══ Record extracts

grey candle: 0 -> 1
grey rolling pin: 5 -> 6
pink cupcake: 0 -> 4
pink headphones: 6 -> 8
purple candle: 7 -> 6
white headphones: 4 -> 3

════
══ Record extracts

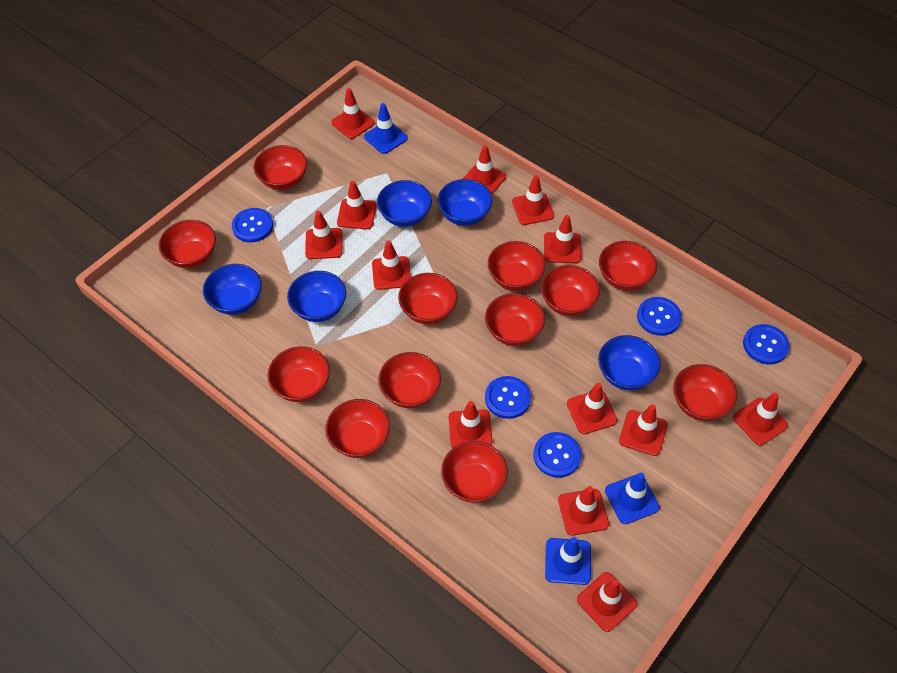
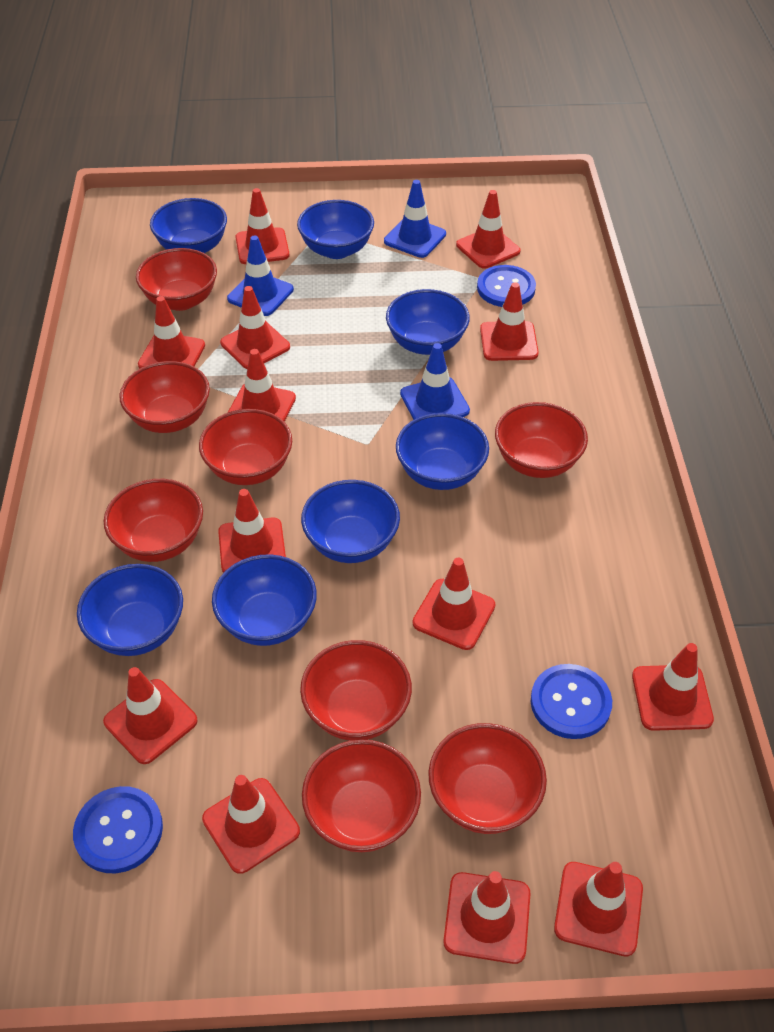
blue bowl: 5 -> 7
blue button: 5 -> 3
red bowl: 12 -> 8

════

**Exercise goal:**
In the entries above, please find the line with "pink headphones: 6 -> 8" and the line with "white headphones: 4 -> 3", then write out exactly those two lines and every line between them, and nothing more.

**Solution to this exercise:**
pink headphones: 6 -> 8
purple candle: 7 -> 6
white headphones: 4 -> 3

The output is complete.